--- TASK INPUTS ---

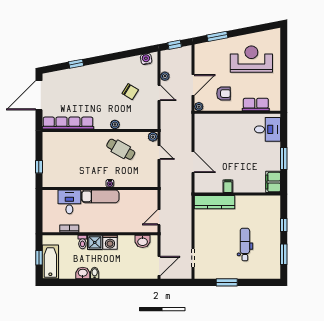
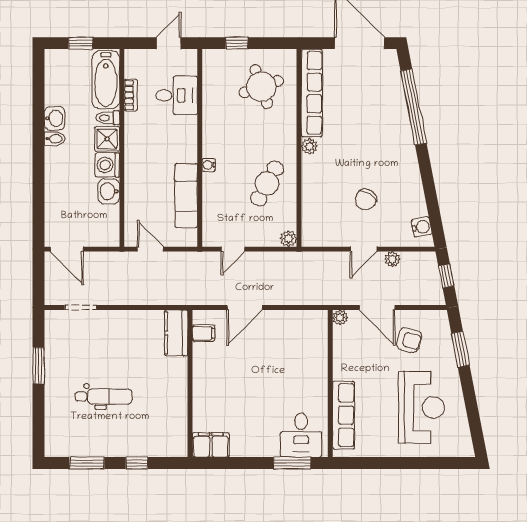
window: (76, 64) -> (414, 107), width x3.17
armchair: (224, 94) -> (409, 340), moved, turned -75
row of seats: (256, 105) -> (344, 415), width x1.48
plant: (115, 124) -> (309, 146), moved
door: (159, 152) -> (233, 249), moved
round table: (64, 153) -> (261, 87), added
window: (284, 159) -> (292, 463), moved
filing cabinet: (228, 186) -> (203, 333), moved
exam couch: (100, 196) -> (186, 196), moved
kitchen counter: (215, 202) -> (176, 333), width x0.67
door: (39, 206) -> (169, 43), added
washbasin: (143, 241) -> (109, 191), moved
bathtub: (50, 262) -> (106, 80), moved, turned 90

---

▸ **ACTION ITEM**:
Copy out each line carrying the string "width" from the data.

▸ **RESPONSE TO THE TASK**:
window: (76, 64) -> (414, 107), width x3.17
row of seats: (256, 105) -> (344, 415), width x1.48
kitchen counter: (215, 202) -> (176, 333), width x0.67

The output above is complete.